[Data for review — start]

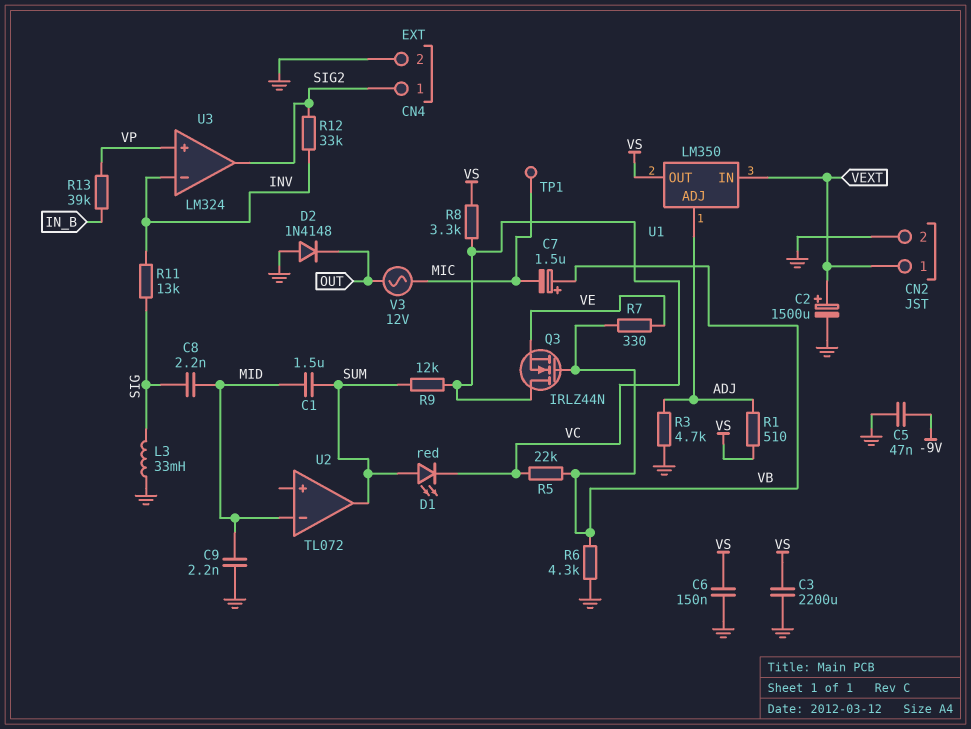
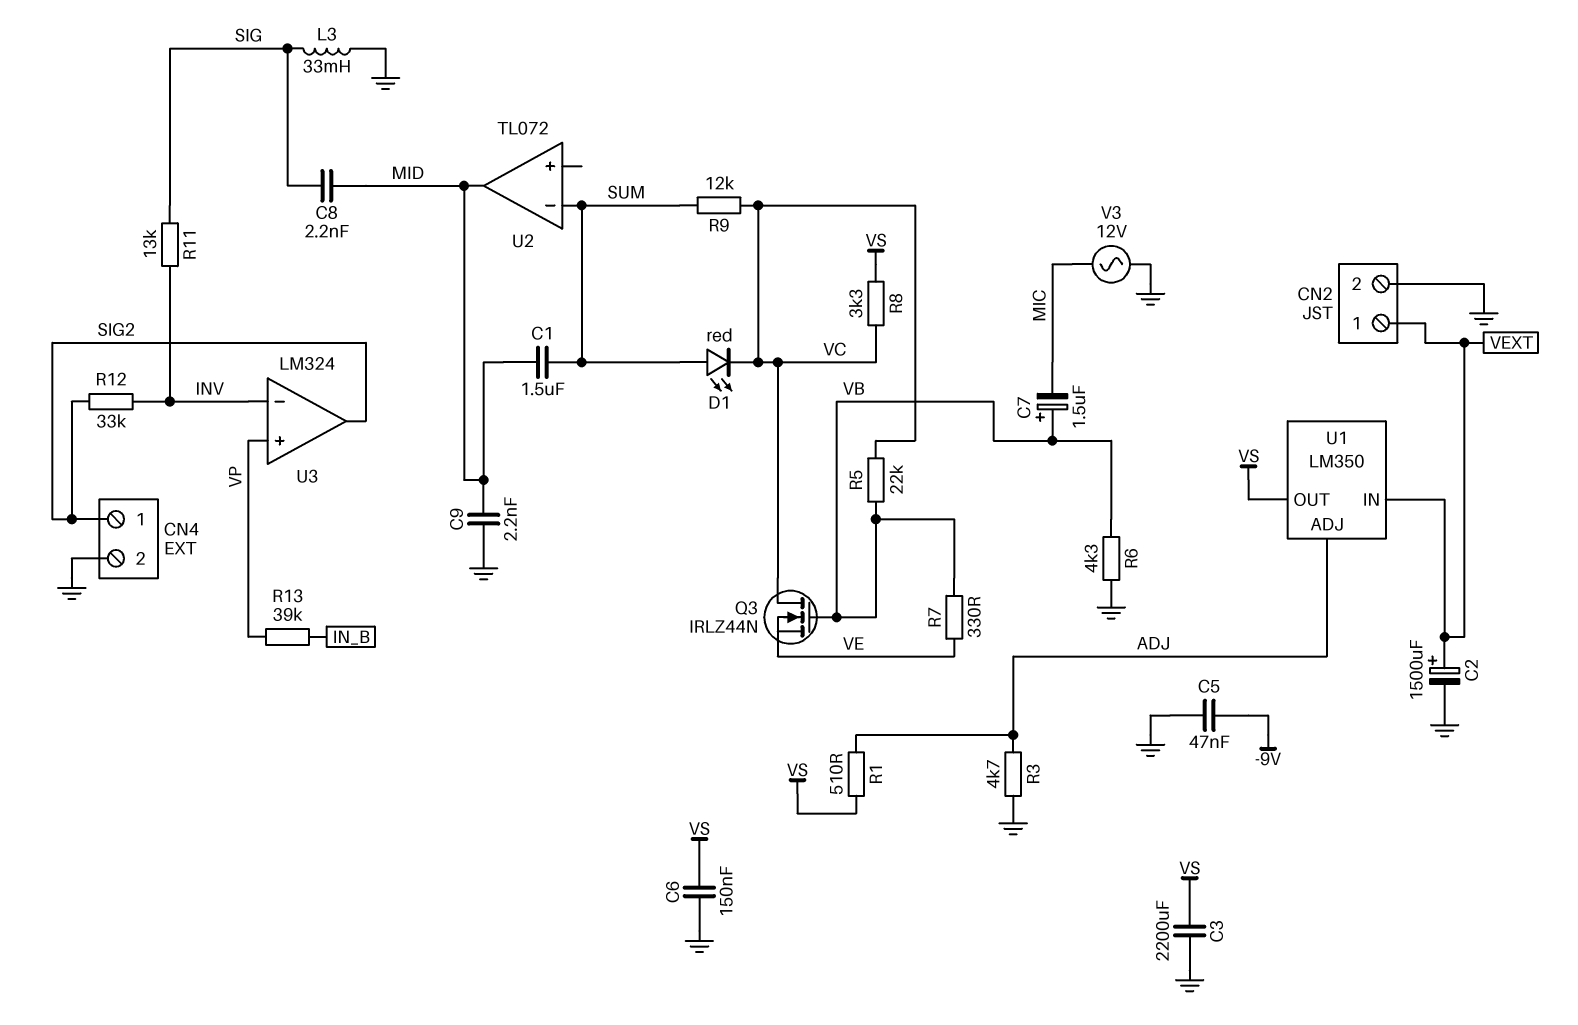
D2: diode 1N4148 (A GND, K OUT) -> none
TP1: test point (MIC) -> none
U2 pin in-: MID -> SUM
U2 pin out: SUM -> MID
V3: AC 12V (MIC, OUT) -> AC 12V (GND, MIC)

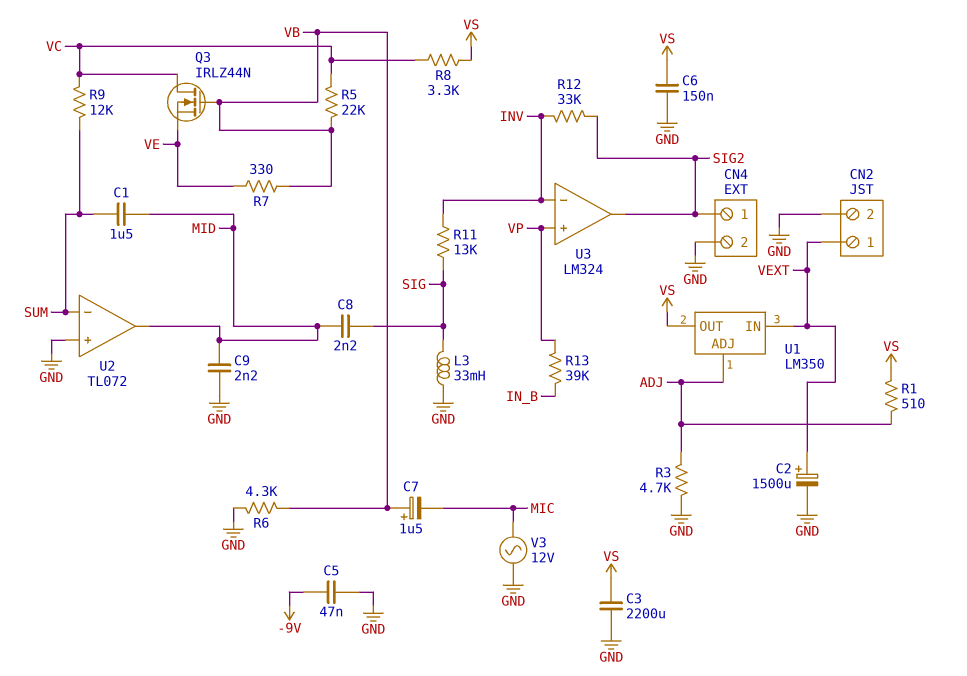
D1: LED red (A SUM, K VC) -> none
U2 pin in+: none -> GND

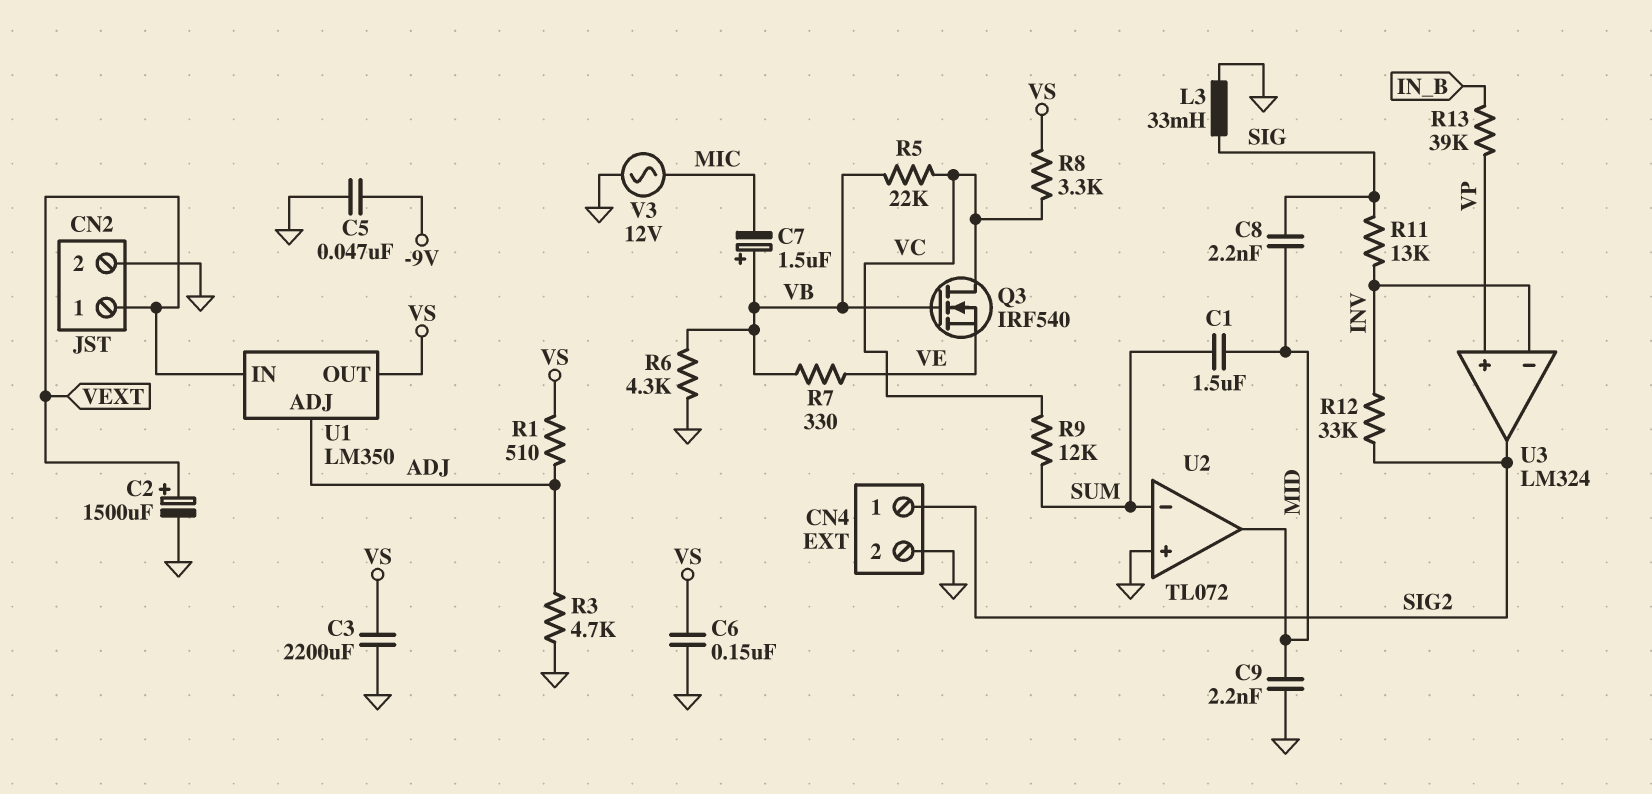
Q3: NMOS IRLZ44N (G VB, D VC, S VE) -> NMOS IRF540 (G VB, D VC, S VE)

[Data for review — finish]

• [Your instructions]
All of the lines above must be printed again exactly, and no picture may appear in the copy.

• [Response area]
D2: diode 1N4148 (A GND, K OUT) -> none
TP1: test point (MIC) -> none
U2 pin in-: MID -> SUM
U2 pin out: SUM -> MID
V3: AC 12V (MIC, OUT) -> AC 12V (GND, MIC)

D1: LED red (A SUM, K VC) -> none
U2 pin in+: none -> GND

Q3: NMOS IRLZ44N (G VB, D VC, S VE) -> NMOS IRF540 (G VB, D VC, S VE)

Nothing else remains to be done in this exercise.